_PROMPT_
Starting at the line that contains "purple cactus: 5 -> 6", transcribe each line through the end of the material below, exactly and nothing else, leaving out the pictures.

_DATASET EXCERPTS_
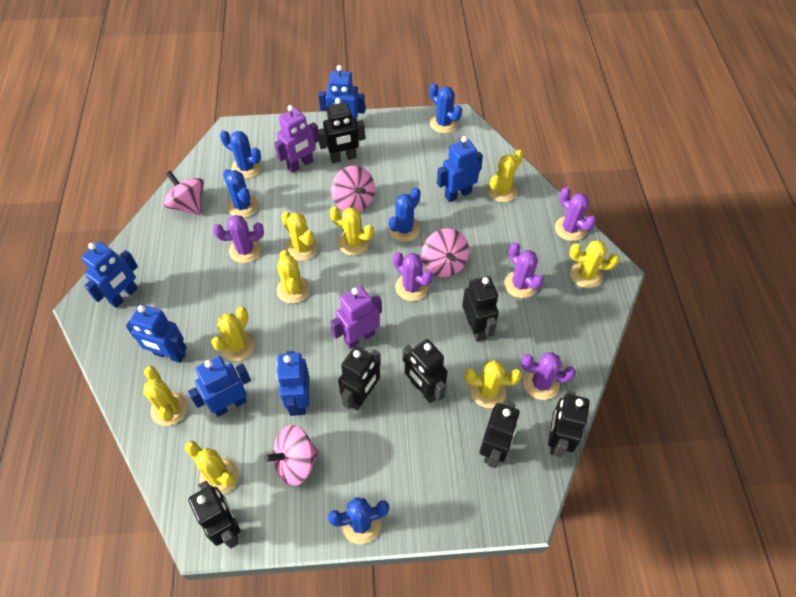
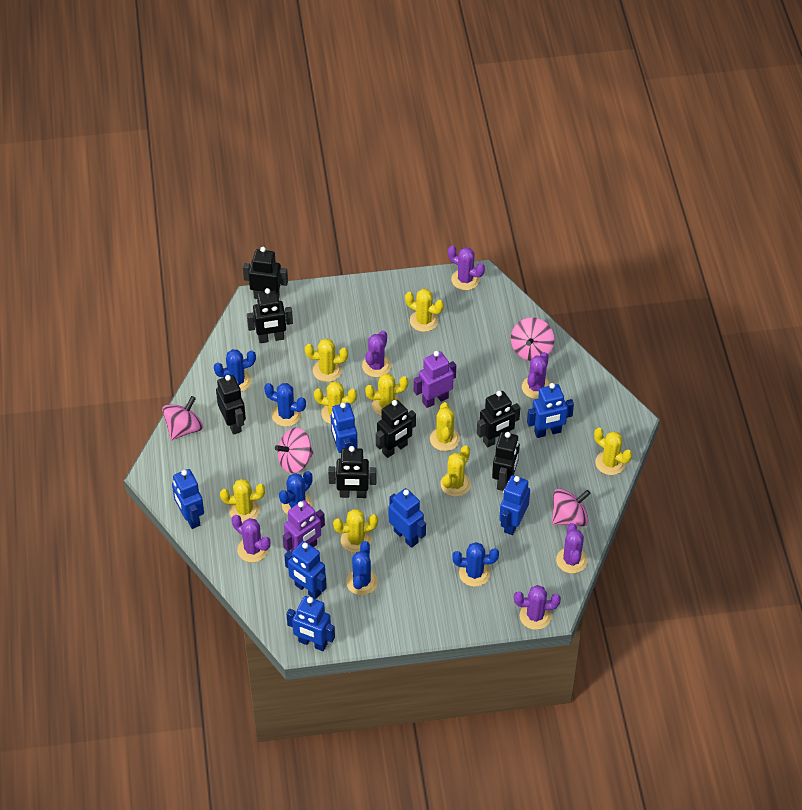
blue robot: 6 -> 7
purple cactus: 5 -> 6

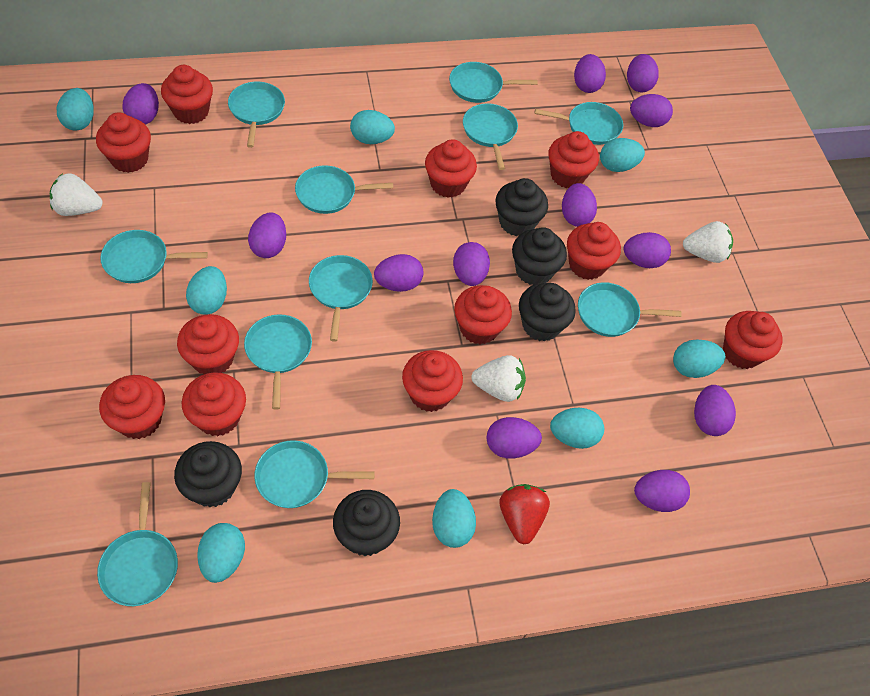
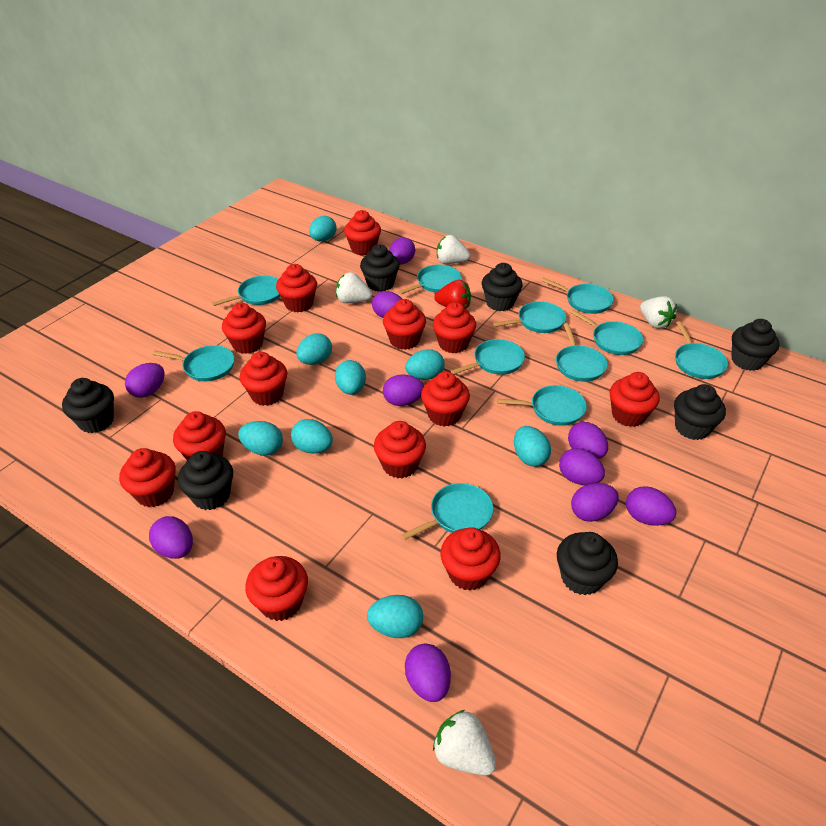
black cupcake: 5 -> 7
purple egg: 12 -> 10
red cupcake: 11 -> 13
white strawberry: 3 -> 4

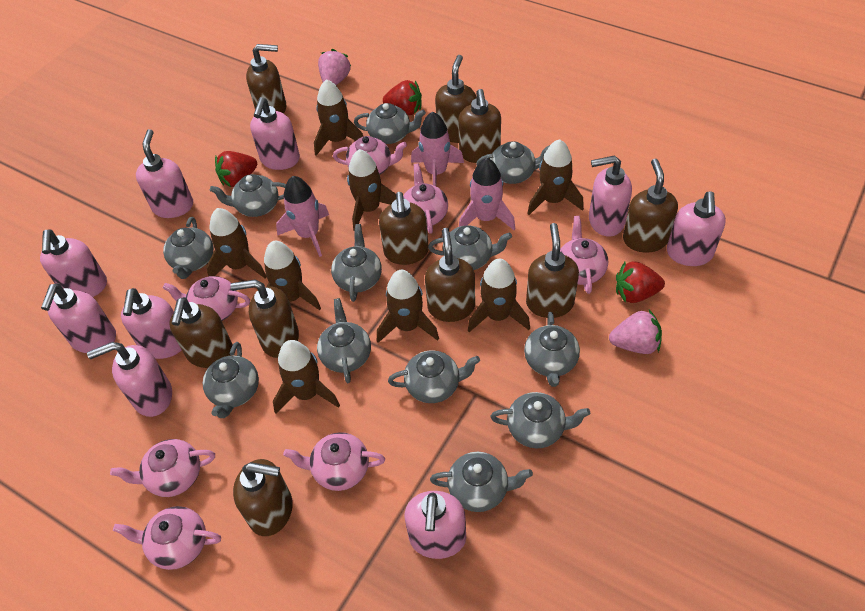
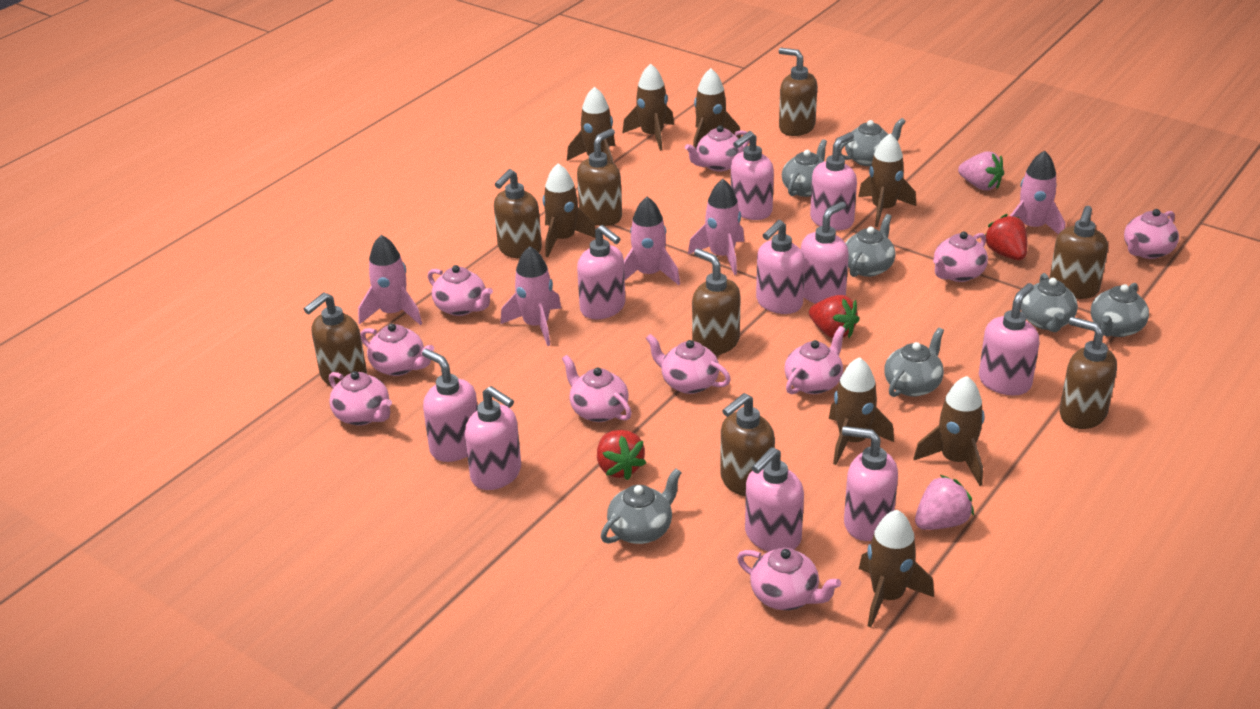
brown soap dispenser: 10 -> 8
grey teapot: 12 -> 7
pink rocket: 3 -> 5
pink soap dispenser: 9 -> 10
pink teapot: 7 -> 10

_THE ANSWER_
purple cactus: 5 -> 6

black cupcake: 5 -> 7
purple egg: 12 -> 10
red cupcake: 11 -> 13
white strawberry: 3 -> 4

brown soap dispenser: 10 -> 8
grey teapot: 12 -> 7
pink rocket: 3 -> 5
pink soap dispenser: 9 -> 10
pink teapot: 7 -> 10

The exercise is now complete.